### RECORDED INFORMATION
[Start of Attachment]
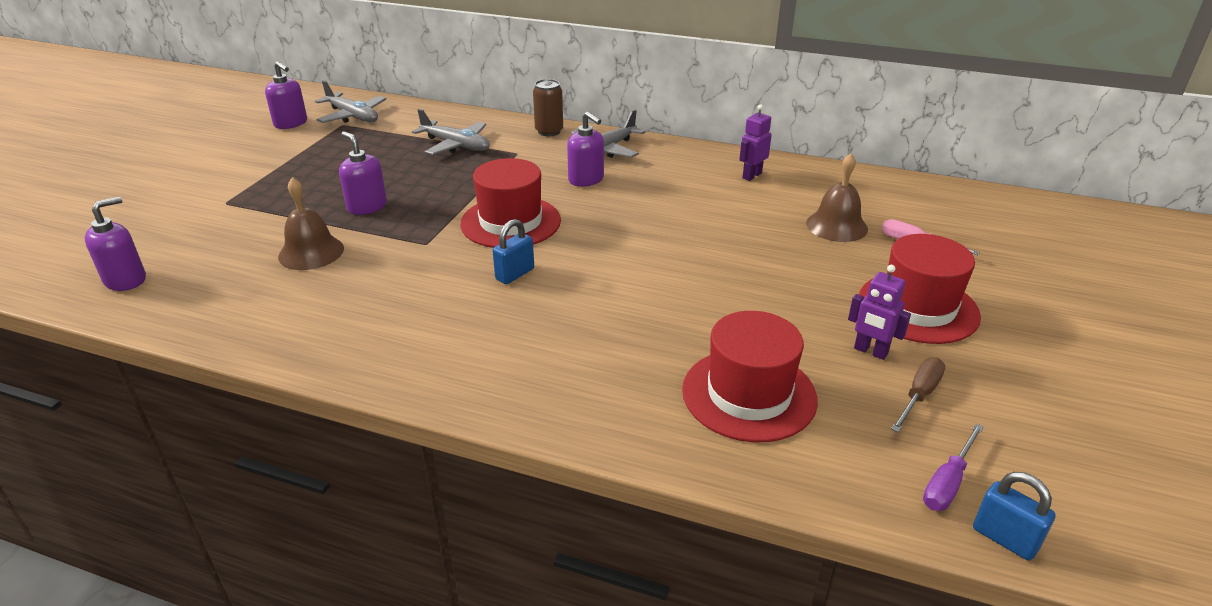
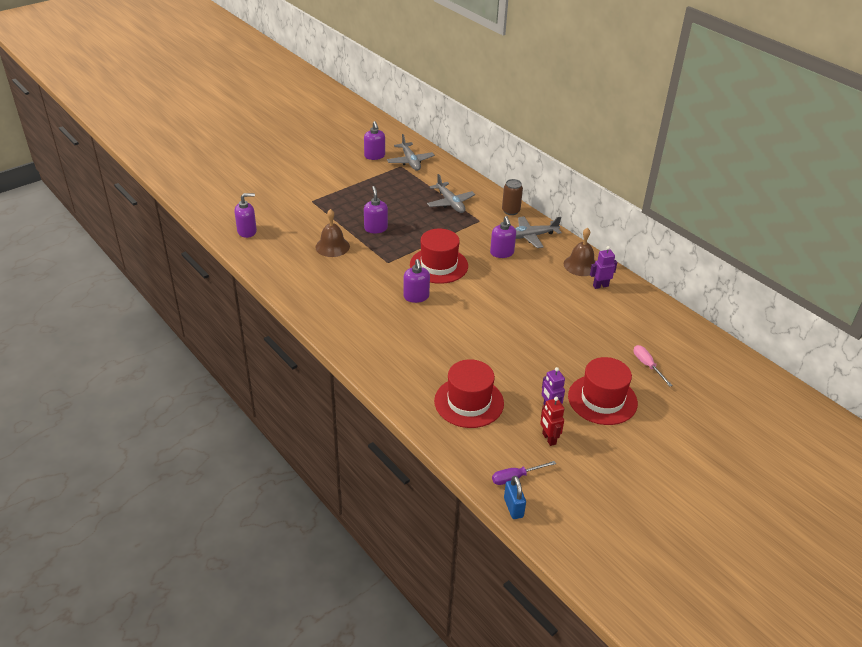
camera: 30 degrees right, 5 degrees up
(515, 274) = (416, 297): blue padlock -> purple soap dispenser
(836, 226) = (614, 337): brown bell -> brown bell (580, 265)
(919, 395) = (549, 439): brown screwdriver -> red robot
[End of Attachment]
### WHAT NEEDS TO BE DONE
Reproduce all of the material exactly, apart from the pictures.

### RESULT FOR THIS TASK
camera: 30 degrees right, 5 degrees up
(515, 274) = (416, 297): blue padlock -> purple soap dispenser
(836, 226) = (614, 337): brown bell -> brown bell (580, 265)
(919, 395) = (549, 439): brown screwdriver -> red robot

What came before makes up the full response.